- **Task requirements**:
Within the listing below, please copy exactly the lines between the line holding "R1: 5.6k (3V3, RESET) -> 1.8k (3V3, RESET)" and the line holding "SW3: none -> button (DGND, RESET)", inclusive.
-- Data supplied follows --
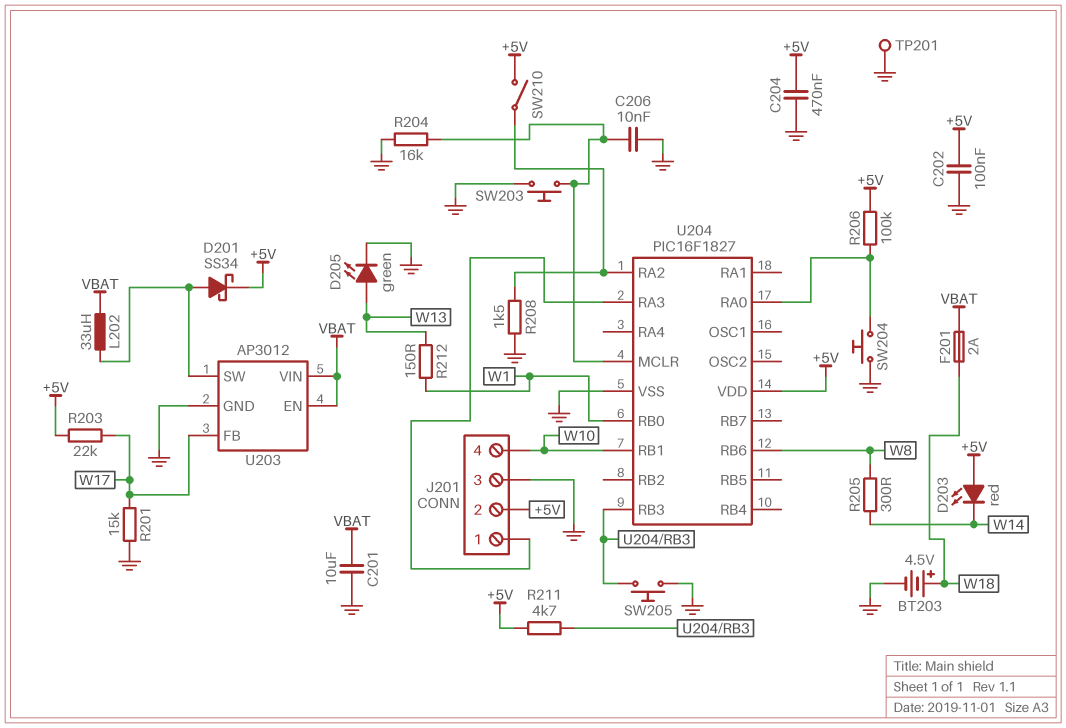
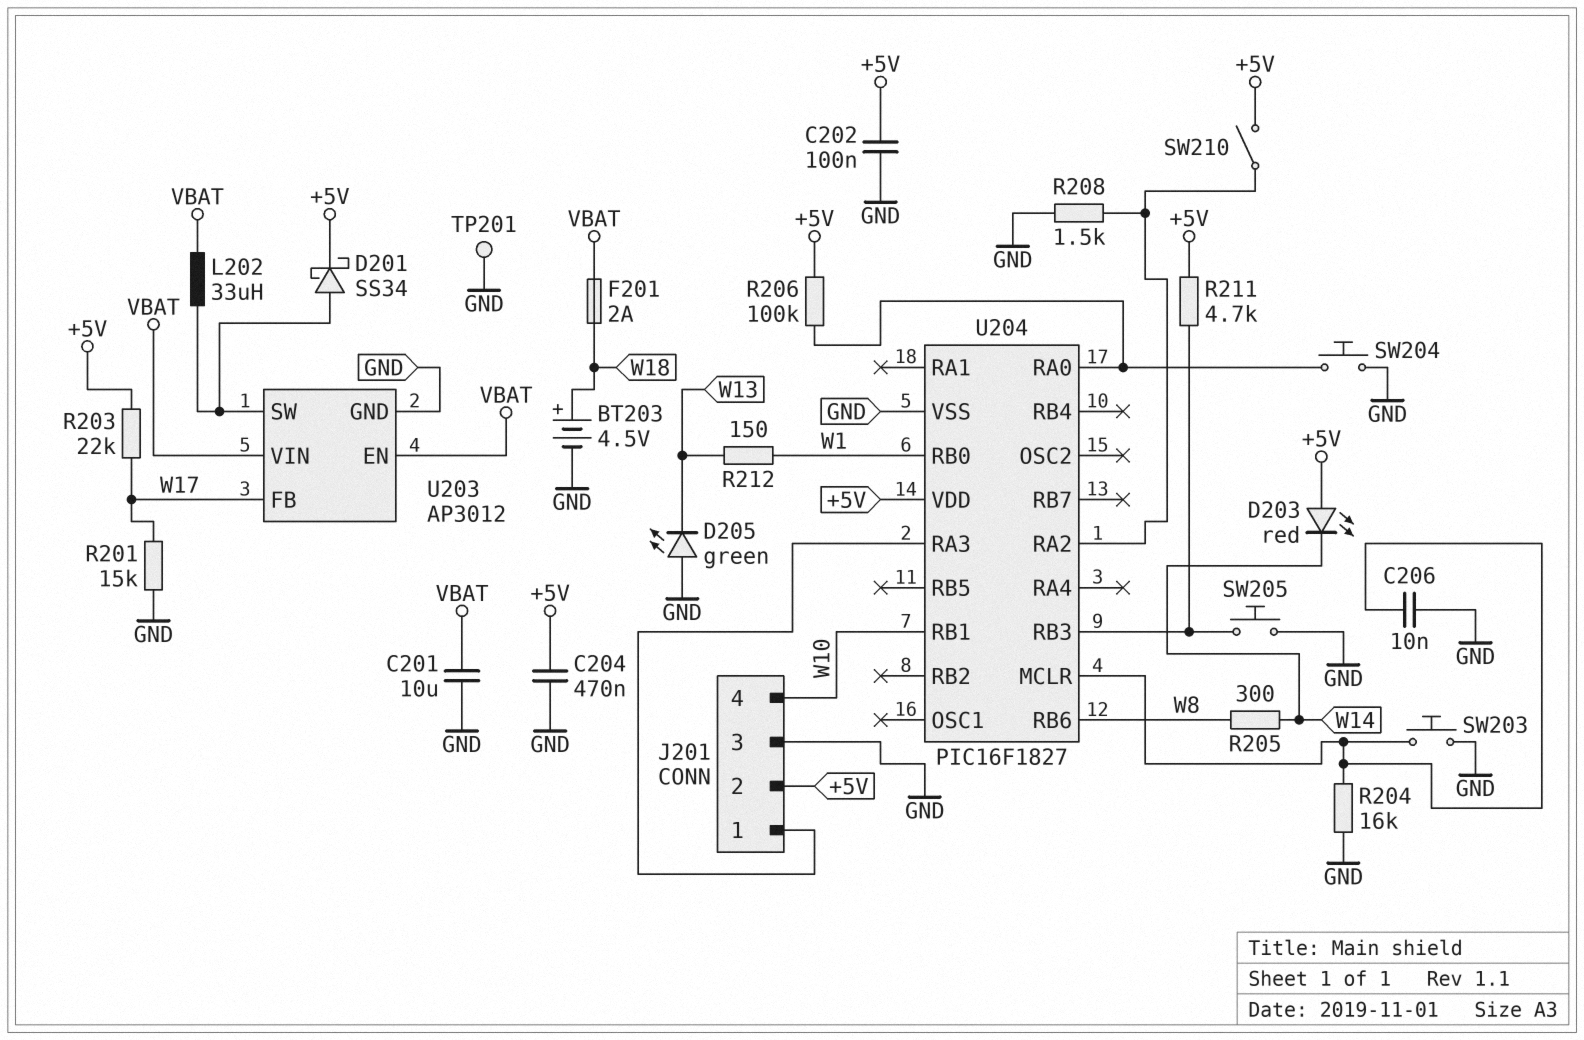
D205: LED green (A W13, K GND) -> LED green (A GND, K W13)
-- Data supplied concluded --
-- Data supplied follows --
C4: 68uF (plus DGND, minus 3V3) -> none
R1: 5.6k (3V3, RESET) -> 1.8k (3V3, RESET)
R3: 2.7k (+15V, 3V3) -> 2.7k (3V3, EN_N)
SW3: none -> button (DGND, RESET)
-- Data supplied concluded --
- **Task response**:
R1: 5.6k (3V3, RESET) -> 1.8k (3V3, RESET)
R3: 2.7k (+15V, 3V3) -> 2.7k (3V3, EN_N)
SW3: none -> button (DGND, RESET)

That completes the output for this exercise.